§ Instructions to follow: Find the line with "red line: (32, 75) -> (40, 70), moved" in the records below. Copy it and every line after it, up to and including the line with "gray arrow: (130, 176)".

---------- Records for the task ----------

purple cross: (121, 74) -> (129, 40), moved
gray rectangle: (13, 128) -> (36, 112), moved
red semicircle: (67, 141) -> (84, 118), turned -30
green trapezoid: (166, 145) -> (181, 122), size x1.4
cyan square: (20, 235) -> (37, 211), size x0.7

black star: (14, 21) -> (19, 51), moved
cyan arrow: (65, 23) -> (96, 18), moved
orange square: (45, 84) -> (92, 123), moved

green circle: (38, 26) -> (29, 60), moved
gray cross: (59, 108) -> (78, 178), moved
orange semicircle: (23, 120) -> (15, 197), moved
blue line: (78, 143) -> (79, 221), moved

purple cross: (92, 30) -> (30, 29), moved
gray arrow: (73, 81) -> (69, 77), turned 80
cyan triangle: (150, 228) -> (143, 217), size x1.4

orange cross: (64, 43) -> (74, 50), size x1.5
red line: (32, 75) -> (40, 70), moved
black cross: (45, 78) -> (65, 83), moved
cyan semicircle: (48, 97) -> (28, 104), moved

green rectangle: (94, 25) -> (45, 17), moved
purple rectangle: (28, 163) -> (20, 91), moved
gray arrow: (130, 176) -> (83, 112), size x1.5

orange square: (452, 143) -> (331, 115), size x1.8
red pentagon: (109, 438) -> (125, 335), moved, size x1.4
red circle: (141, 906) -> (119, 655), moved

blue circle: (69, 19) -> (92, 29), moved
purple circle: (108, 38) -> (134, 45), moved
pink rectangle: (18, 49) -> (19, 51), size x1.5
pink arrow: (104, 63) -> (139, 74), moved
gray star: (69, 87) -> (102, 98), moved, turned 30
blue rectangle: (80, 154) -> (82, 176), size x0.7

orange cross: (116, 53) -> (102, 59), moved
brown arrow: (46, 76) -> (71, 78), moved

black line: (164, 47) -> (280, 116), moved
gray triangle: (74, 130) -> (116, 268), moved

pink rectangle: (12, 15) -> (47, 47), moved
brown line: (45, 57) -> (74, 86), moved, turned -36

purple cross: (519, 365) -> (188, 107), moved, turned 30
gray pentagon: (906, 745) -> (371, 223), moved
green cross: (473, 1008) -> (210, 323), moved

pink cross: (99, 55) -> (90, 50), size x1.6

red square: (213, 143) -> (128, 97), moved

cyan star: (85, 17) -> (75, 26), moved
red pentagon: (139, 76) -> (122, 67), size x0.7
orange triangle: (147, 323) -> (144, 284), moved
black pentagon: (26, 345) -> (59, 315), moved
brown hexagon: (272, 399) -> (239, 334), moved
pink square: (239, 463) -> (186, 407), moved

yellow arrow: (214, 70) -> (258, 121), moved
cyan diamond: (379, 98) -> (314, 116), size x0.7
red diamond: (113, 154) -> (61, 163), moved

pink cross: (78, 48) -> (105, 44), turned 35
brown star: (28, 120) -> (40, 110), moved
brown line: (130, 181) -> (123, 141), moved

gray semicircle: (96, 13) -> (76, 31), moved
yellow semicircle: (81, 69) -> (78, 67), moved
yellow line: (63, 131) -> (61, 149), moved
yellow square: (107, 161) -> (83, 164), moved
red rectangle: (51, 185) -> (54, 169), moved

----------

§ Task response:
red line: (32, 75) -> (40, 70), moved
black cross: (45, 78) -> (65, 83), moved
cyan semicircle: (48, 97) -> (28, 104), moved

green rectangle: (94, 25) -> (45, 17), moved
purple rectangle: (28, 163) -> (20, 91), moved
gray arrow: (130, 176) -> (83, 112), size x1.5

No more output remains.